Assignment
In your copy, set down the entries exactly and exclude the pictures.

Data extracts

----------------------------------------

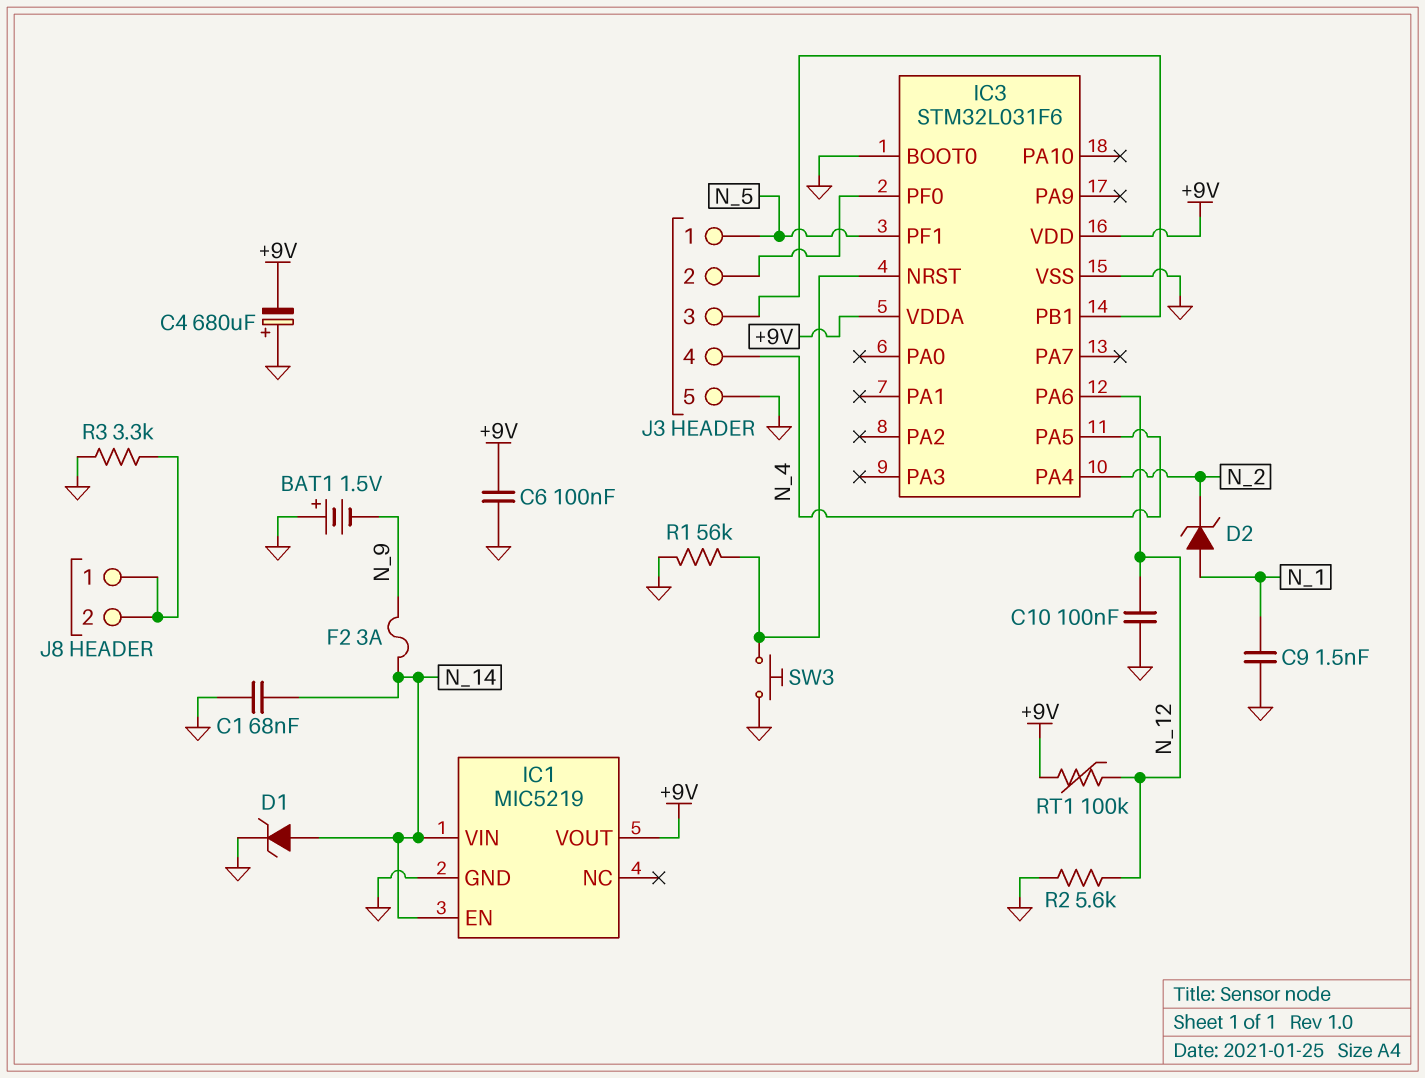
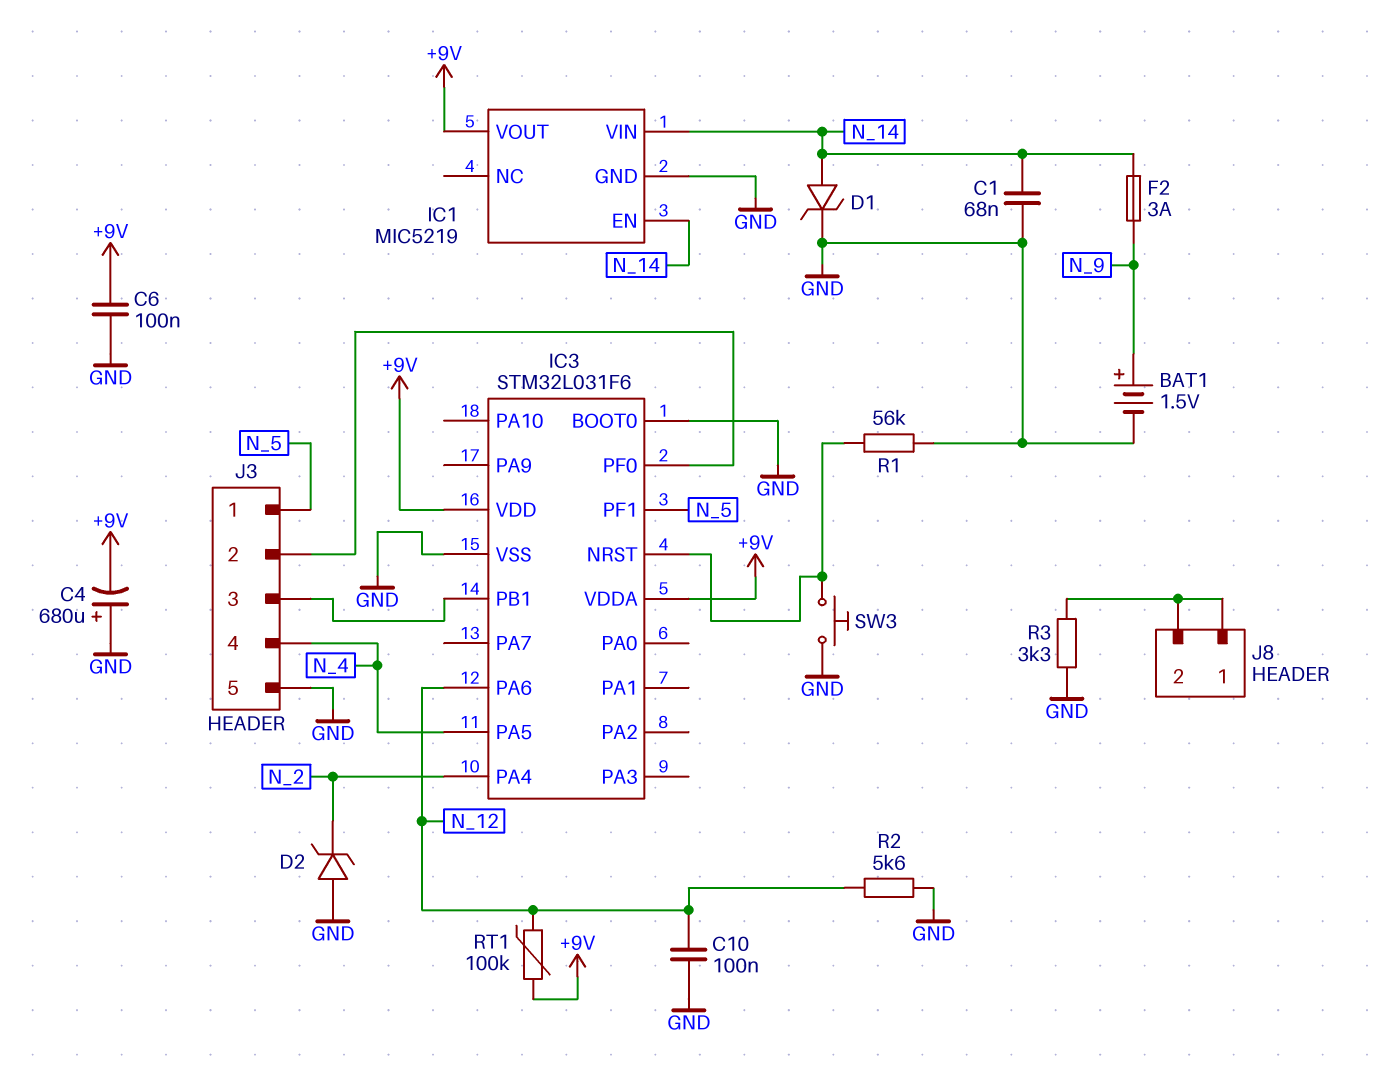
BAT1: 1.5V (plus GND, minus N_9) -> 1.5V (plus N_9, minus GND)
C9: 1.5nF (GND, N_1) -> none
D2: zener (A N_1, K N_2) -> zener (A GND, K N_2)

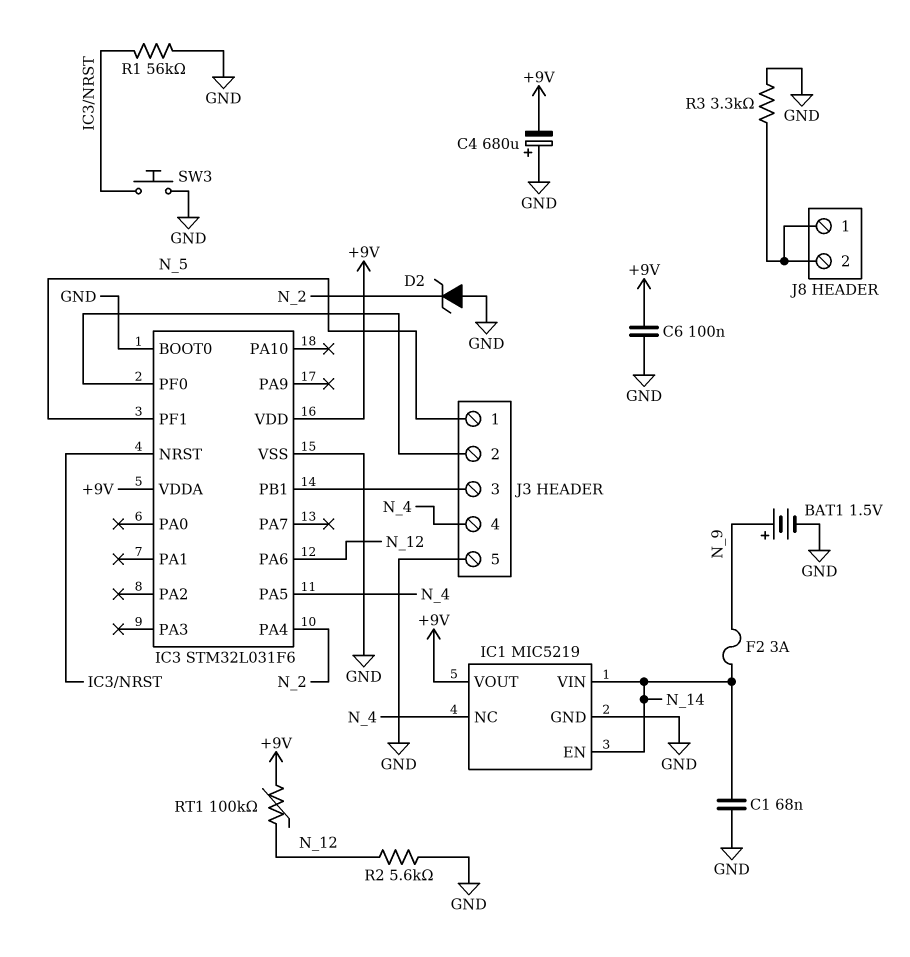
C10: 100nF (GND, N_12) -> none
D1: zener (A N_14, K GND) -> none
IC1 pin NC: none -> N_4

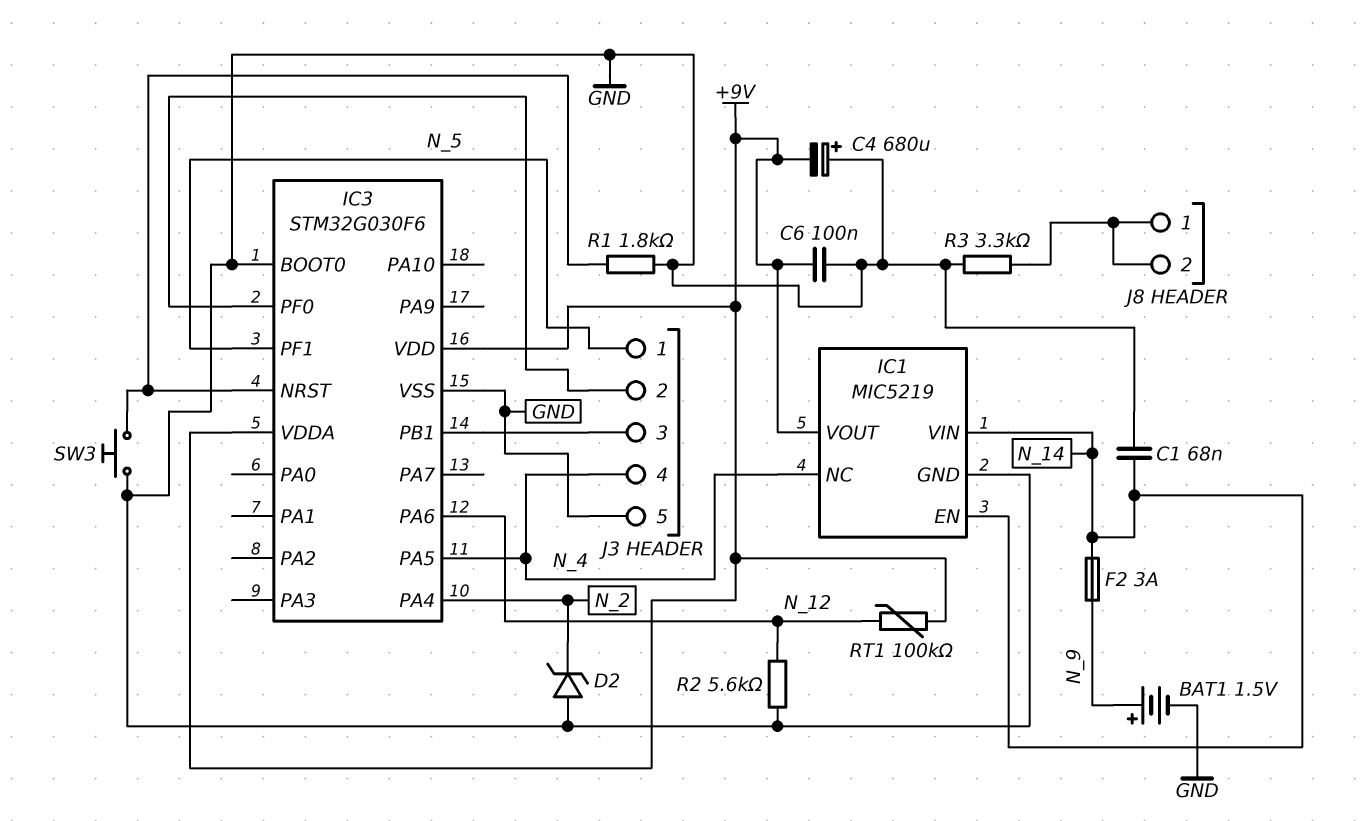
IC3: STM32L031F6 -> STM32G030F6
R1: 56k (GND, IC3/NRST) -> 1.8k (GND, IC3/NRST)

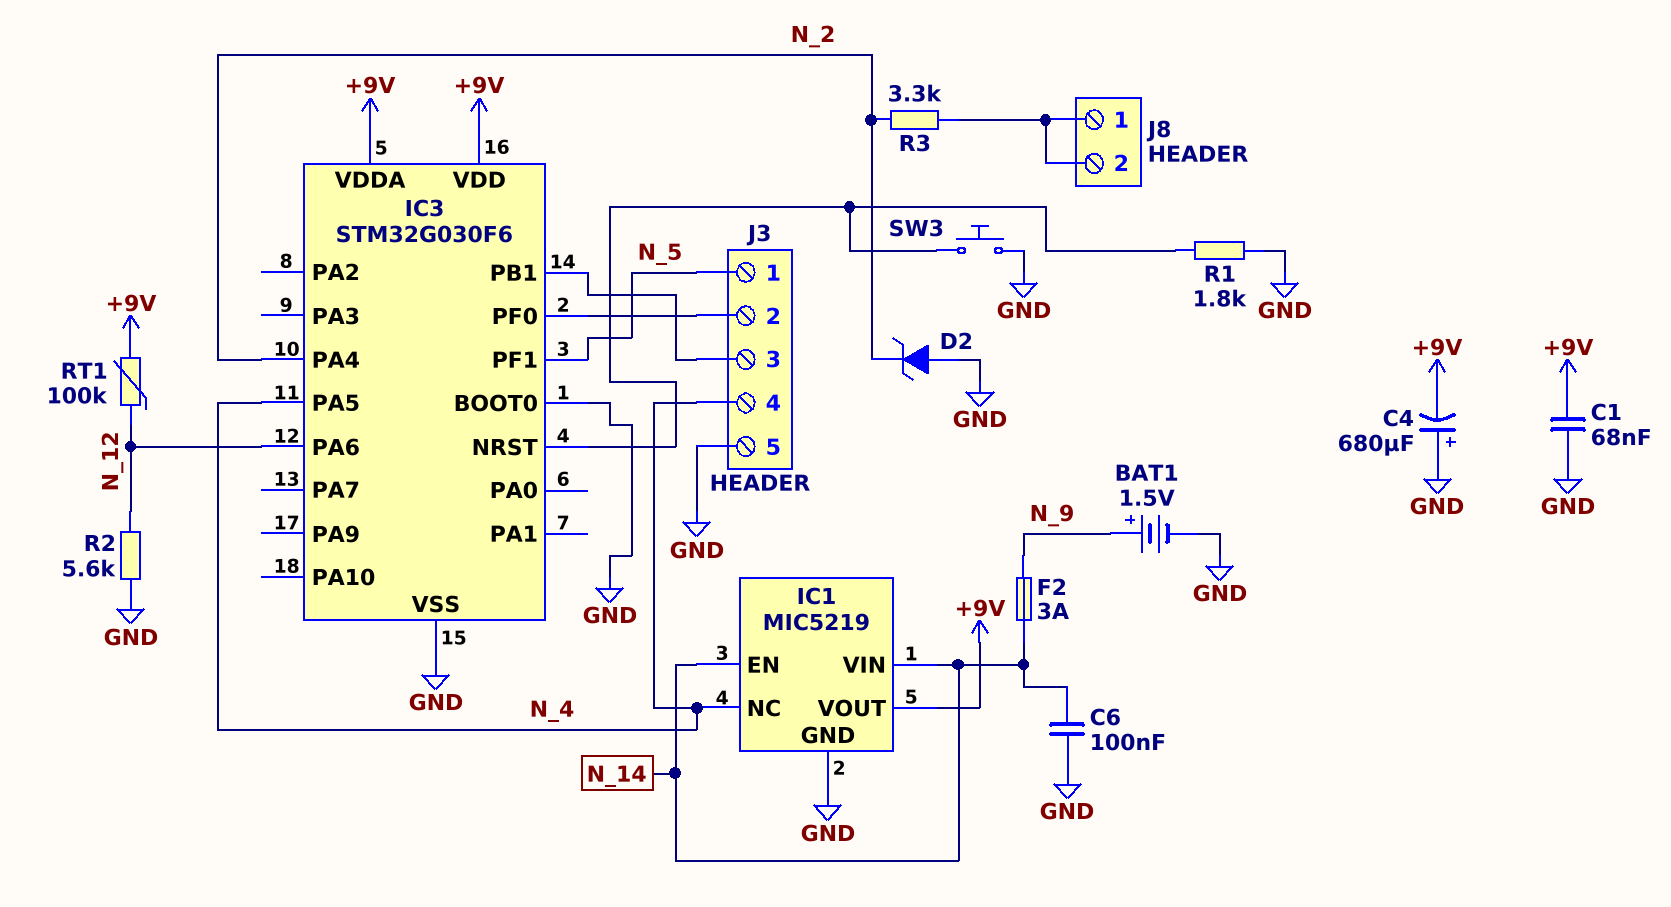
C1: 68nF (GND, N_14) -> 68nF (+9V, GND)
C6: 100nF (+9V, GND) -> 100nF (GND, N_14)
R3: 3.3k (GND, J8/1) -> 3.3k (J8/1, N_2)

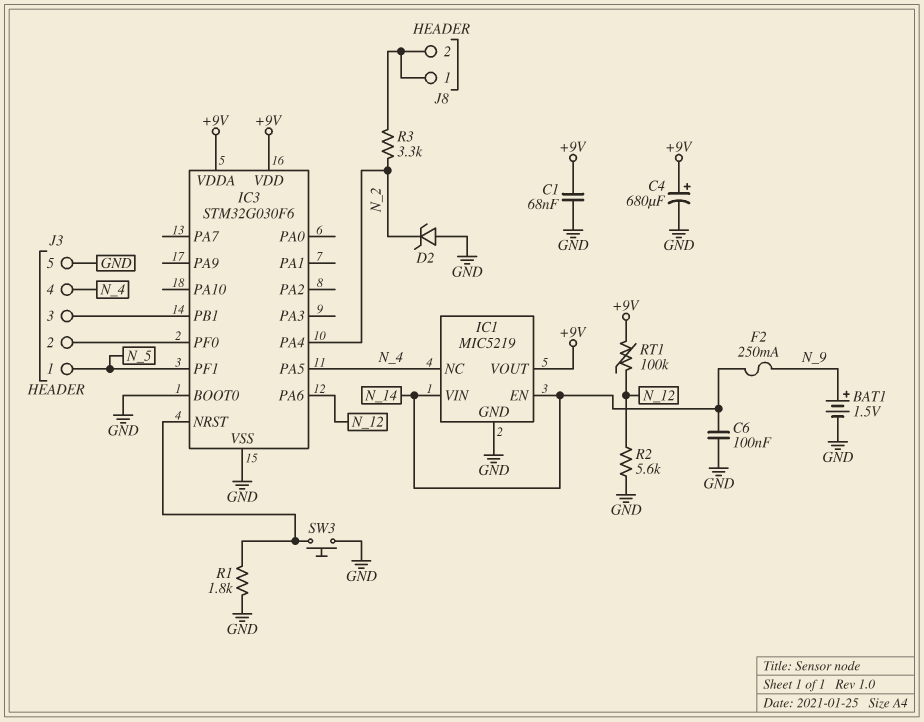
C4: 680uF (plus GND, minus +9V) -> 680uF (plus +9V, minus GND)
F2: 3A (N_9, N_14) -> 250mA (N_9, N_14)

----------------------------------------

Reply to the exercise
BAT1: 1.5V (plus GND, minus N_9) -> 1.5V (plus N_9, minus GND)
C9: 1.5nF (GND, N_1) -> none
D2: zener (A N_1, K N_2) -> zener (A GND, K N_2)

C10: 100nF (GND, N_12) -> none
D1: zener (A N_14, K GND) -> none
IC1 pin NC: none -> N_4

IC3: STM32L031F6 -> STM32G030F6
R1: 56k (GND, IC3/NRST) -> 1.8k (GND, IC3/NRST)

C1: 68nF (GND, N_14) -> 68nF (+9V, GND)
C6: 100nF (+9V, GND) -> 100nF (GND, N_14)
R3: 3.3k (GND, J8/1) -> 3.3k (J8/1, N_2)

C4: 680uF (plus GND, minus +9V) -> 680uF (plus +9V, minus GND)
F2: 3A (N_9, N_14) -> 250mA (N_9, N_14)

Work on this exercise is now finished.